Goal of the exercise - Return a copy of each line in the listing that includes the word "degrees".

Raw data -
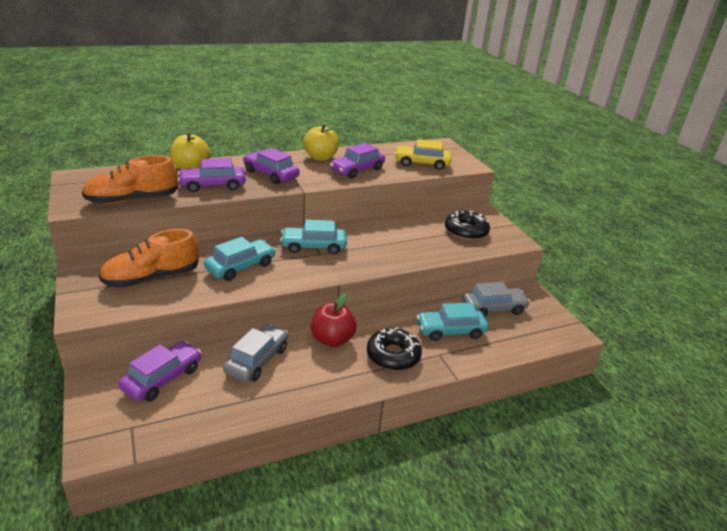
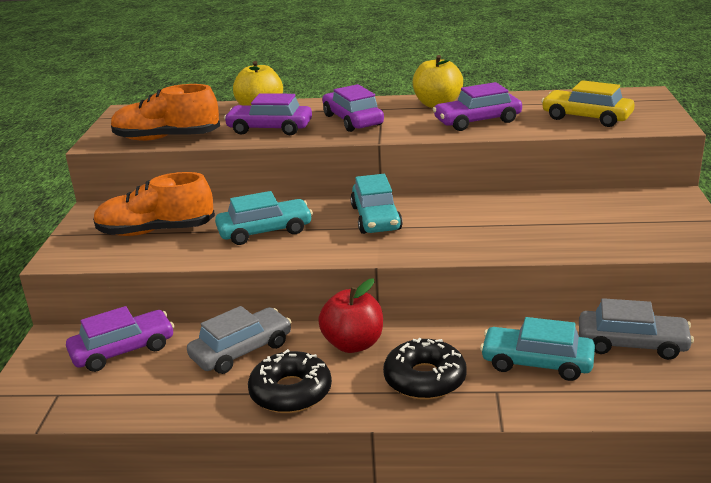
camera: 30 degrees right, 5 degrees down
(313, 246) = (376, 218): turquoise car -> turquoise car turned 120 degrees counterclockwise
(466, 231) = (625, 222): black donut -> black donut (291, 392)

Task output -
camera: 30 degrees right, 5 degrees down
(313, 246) = (376, 218): turquoise car -> turquoise car turned 120 degrees counterclockwise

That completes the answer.